Top of EXERCISE INPUT

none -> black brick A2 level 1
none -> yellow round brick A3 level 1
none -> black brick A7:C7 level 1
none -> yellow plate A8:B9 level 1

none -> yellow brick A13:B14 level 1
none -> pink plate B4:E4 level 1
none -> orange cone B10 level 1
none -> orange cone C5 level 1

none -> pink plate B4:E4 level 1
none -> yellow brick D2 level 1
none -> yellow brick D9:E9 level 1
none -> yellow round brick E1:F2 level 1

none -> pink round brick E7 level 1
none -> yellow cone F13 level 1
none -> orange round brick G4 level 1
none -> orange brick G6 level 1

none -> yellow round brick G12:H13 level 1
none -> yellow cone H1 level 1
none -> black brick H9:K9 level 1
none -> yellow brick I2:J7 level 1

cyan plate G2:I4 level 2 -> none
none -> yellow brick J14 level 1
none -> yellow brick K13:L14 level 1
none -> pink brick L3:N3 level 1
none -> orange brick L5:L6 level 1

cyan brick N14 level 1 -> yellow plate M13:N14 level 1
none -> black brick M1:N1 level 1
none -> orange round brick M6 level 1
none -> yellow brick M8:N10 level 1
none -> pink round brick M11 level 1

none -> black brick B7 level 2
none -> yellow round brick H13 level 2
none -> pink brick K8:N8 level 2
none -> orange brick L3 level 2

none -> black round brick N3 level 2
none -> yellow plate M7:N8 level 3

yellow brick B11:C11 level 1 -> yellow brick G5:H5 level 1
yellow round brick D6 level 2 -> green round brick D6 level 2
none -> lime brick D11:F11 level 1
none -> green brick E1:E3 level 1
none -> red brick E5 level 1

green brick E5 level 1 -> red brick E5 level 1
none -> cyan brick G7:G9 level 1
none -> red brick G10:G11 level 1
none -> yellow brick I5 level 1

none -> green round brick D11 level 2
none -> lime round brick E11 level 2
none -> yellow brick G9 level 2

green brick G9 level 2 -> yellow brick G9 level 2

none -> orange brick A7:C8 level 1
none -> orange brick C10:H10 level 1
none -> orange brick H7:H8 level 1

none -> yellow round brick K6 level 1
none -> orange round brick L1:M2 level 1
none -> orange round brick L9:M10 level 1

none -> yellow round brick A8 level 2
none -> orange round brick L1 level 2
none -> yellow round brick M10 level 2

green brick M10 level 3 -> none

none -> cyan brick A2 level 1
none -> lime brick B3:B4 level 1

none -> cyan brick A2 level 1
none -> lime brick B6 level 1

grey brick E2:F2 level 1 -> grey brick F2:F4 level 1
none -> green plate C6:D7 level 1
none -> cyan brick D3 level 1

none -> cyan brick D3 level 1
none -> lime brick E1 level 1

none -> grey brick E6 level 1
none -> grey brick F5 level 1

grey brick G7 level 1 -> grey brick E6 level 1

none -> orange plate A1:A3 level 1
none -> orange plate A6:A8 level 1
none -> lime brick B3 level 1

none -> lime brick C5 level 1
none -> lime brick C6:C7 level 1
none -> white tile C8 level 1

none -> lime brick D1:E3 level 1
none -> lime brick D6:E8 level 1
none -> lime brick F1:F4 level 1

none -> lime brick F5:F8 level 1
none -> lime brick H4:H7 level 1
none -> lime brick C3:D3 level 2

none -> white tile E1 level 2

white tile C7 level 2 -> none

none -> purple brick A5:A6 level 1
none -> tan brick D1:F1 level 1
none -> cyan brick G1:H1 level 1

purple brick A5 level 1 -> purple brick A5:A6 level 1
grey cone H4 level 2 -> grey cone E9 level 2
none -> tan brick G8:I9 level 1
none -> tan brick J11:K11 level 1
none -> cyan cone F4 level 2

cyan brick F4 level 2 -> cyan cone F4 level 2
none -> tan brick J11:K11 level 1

Bottom of EXERCISE INPUT

• [TASK STATEMENT]:
If a line in the entries includes the word "white", copy that line out.

• [SOLUTION]:
none -> white tile C8 level 1
none -> white tile E1 level 2
white tile C7 level 2 -> none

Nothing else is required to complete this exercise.